Set task –
Print out every line of the listing below word for word, leaving the pictures out.

Extracted data entries
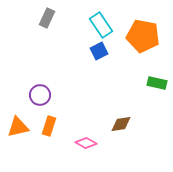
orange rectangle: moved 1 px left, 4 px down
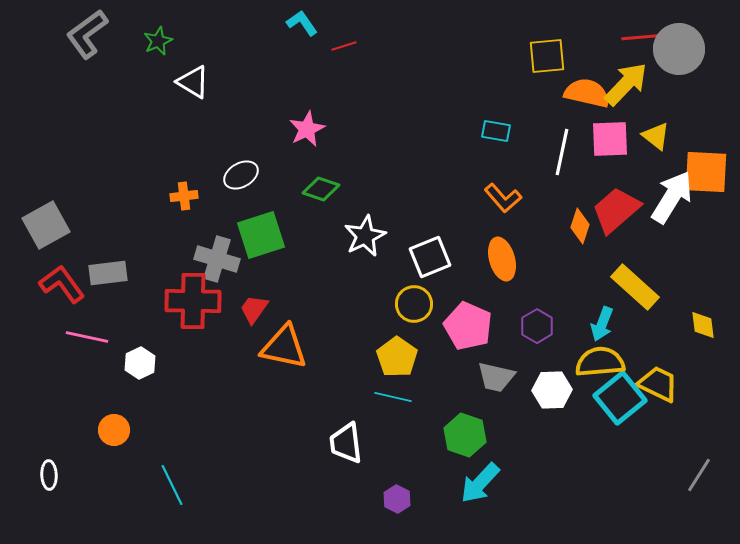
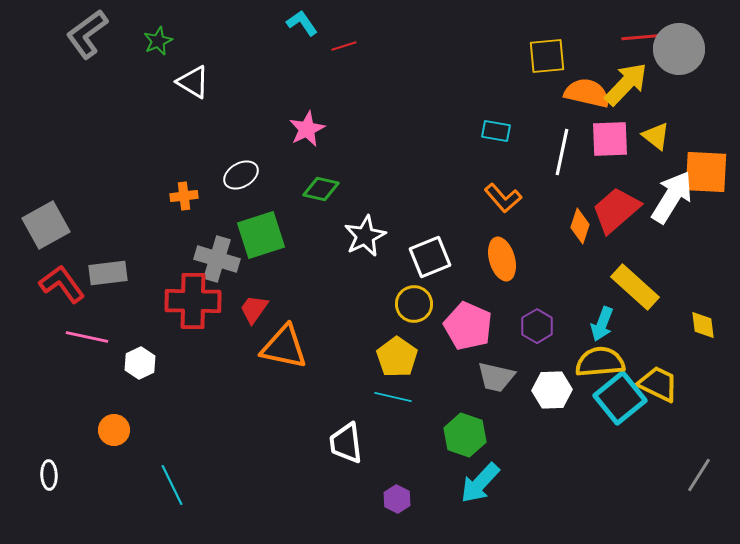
green diamond at (321, 189): rotated 6 degrees counterclockwise
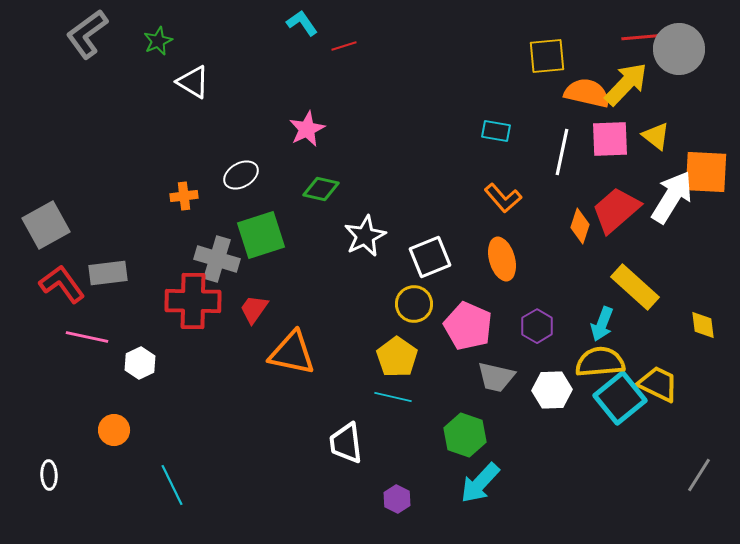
orange triangle at (284, 347): moved 8 px right, 6 px down
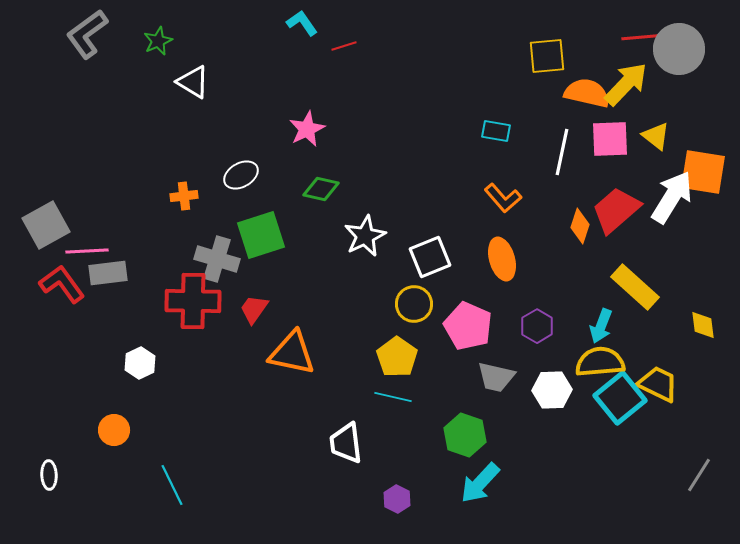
orange square at (706, 172): moved 3 px left; rotated 6 degrees clockwise
cyan arrow at (602, 324): moved 1 px left, 2 px down
pink line at (87, 337): moved 86 px up; rotated 15 degrees counterclockwise
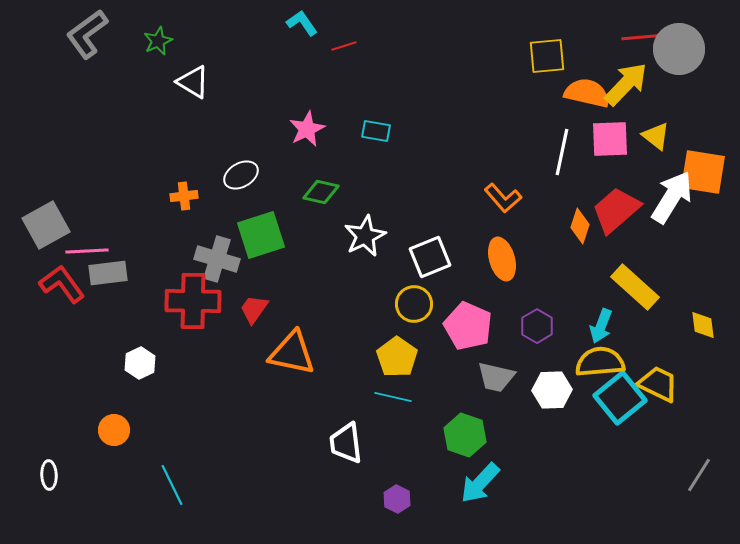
cyan rectangle at (496, 131): moved 120 px left
green diamond at (321, 189): moved 3 px down
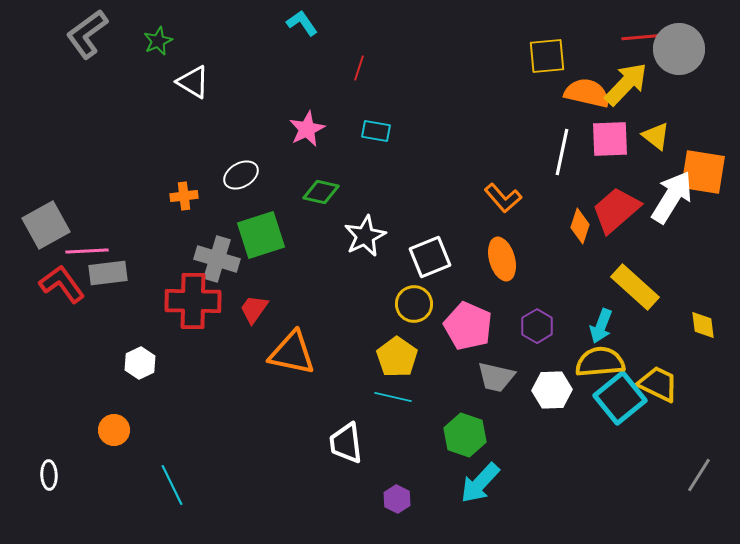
red line at (344, 46): moved 15 px right, 22 px down; rotated 55 degrees counterclockwise
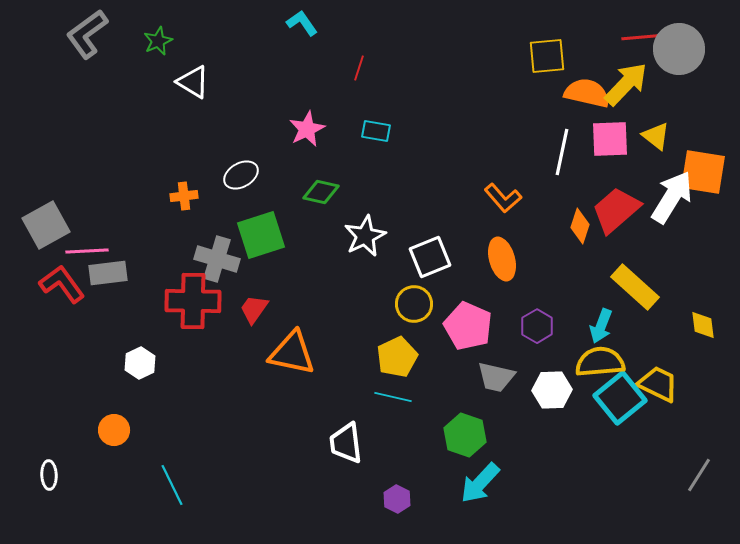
yellow pentagon at (397, 357): rotated 12 degrees clockwise
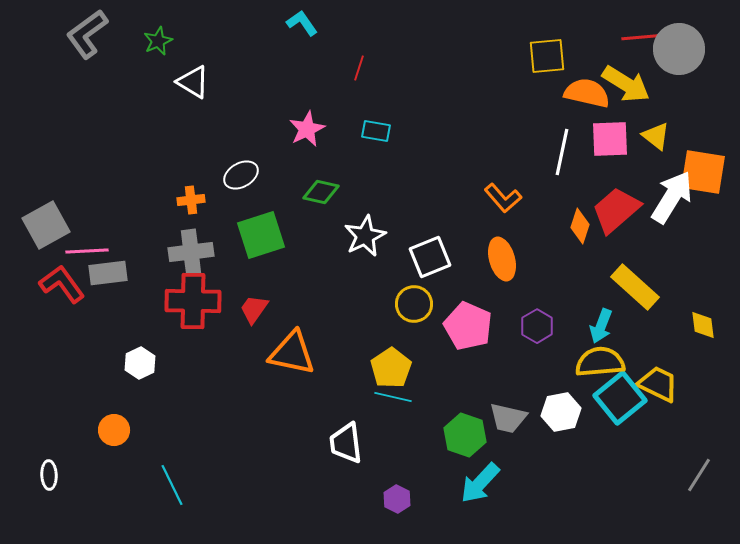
yellow arrow at (626, 84): rotated 78 degrees clockwise
orange cross at (184, 196): moved 7 px right, 4 px down
gray cross at (217, 259): moved 26 px left, 7 px up; rotated 24 degrees counterclockwise
yellow pentagon at (397, 357): moved 6 px left, 11 px down; rotated 9 degrees counterclockwise
gray trapezoid at (496, 377): moved 12 px right, 41 px down
white hexagon at (552, 390): moved 9 px right, 22 px down; rotated 9 degrees counterclockwise
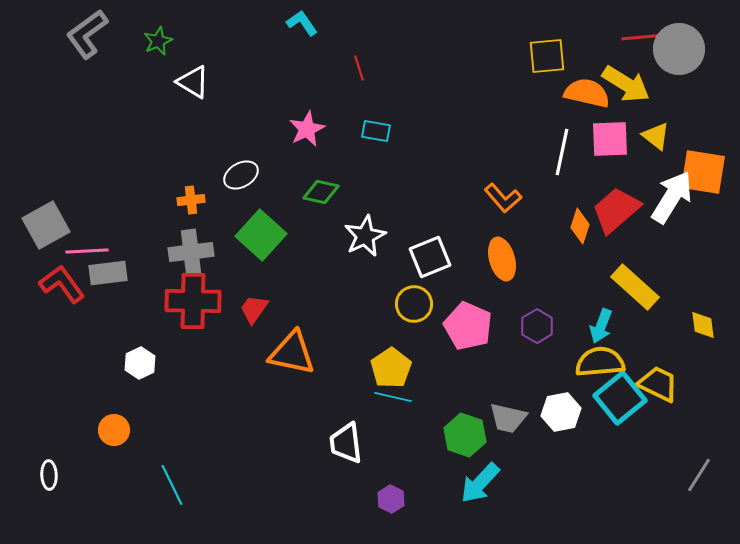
red line at (359, 68): rotated 35 degrees counterclockwise
green square at (261, 235): rotated 30 degrees counterclockwise
purple hexagon at (397, 499): moved 6 px left
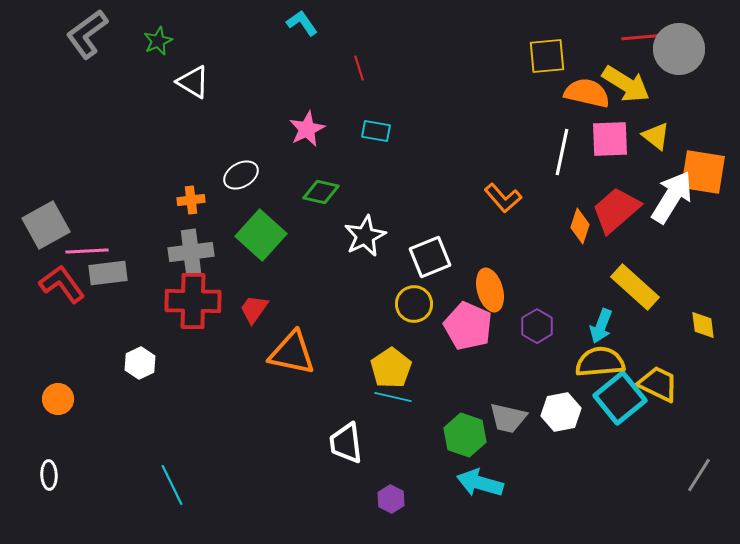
orange ellipse at (502, 259): moved 12 px left, 31 px down
orange circle at (114, 430): moved 56 px left, 31 px up
cyan arrow at (480, 483): rotated 63 degrees clockwise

Response –
orange rectangle: moved 1 px left, 4 px down
green diamond at (321, 189): rotated 6 degrees counterclockwise
orange triangle at (284, 347): moved 8 px right, 6 px down
orange square at (706, 172): moved 3 px left; rotated 6 degrees clockwise
cyan arrow at (602, 324): moved 1 px left, 2 px down
pink line at (87, 337): moved 86 px up; rotated 15 degrees counterclockwise
cyan rectangle at (496, 131): moved 120 px left
green diamond at (321, 189): moved 3 px down
red line at (344, 46): moved 15 px right, 22 px down; rotated 55 degrees counterclockwise
yellow pentagon at (397, 357): rotated 12 degrees clockwise
yellow arrow at (626, 84): rotated 78 degrees clockwise
orange cross at (184, 196): moved 7 px right, 4 px down
gray cross at (217, 259): moved 26 px left, 7 px up; rotated 24 degrees counterclockwise
yellow pentagon at (397, 357): moved 6 px left, 11 px down; rotated 9 degrees counterclockwise
gray trapezoid at (496, 377): moved 12 px right, 41 px down
white hexagon at (552, 390): moved 9 px right, 22 px down; rotated 9 degrees counterclockwise
red line at (359, 68): rotated 35 degrees counterclockwise
green square at (261, 235): rotated 30 degrees counterclockwise
purple hexagon at (397, 499): moved 6 px left
orange ellipse at (502, 259): moved 12 px left, 31 px down
orange circle at (114, 430): moved 56 px left, 31 px up
cyan arrow at (480, 483): rotated 63 degrees clockwise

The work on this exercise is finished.